## [Task goal]
Set down the data below in full, exactly as it reads, but without the pictures.

## [Given information]
++++++

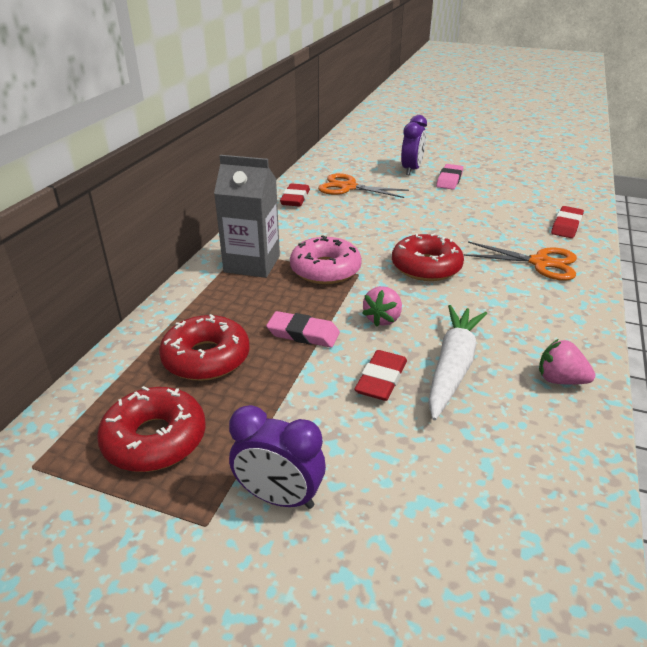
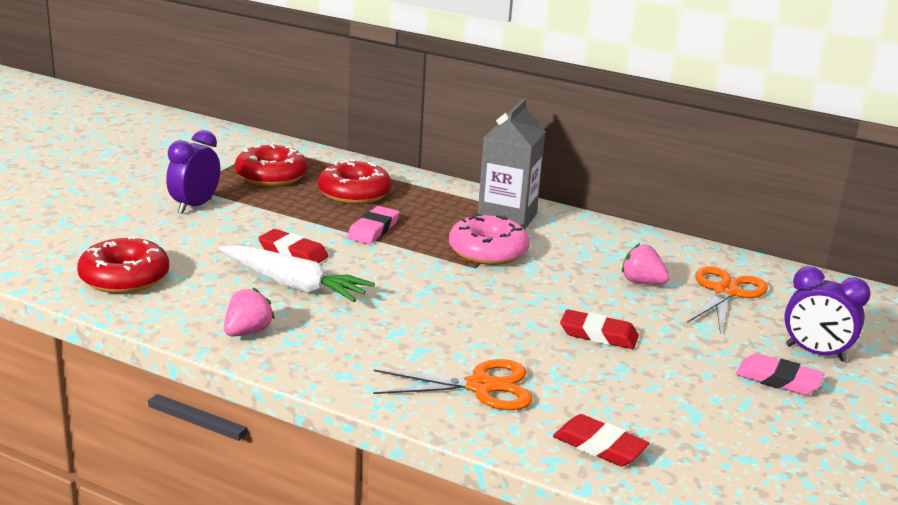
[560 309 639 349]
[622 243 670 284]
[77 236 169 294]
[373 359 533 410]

++++++

## [Your response]
[560 309 639 349]
[622 243 670 284]
[77 236 169 294]
[373 359 533 410]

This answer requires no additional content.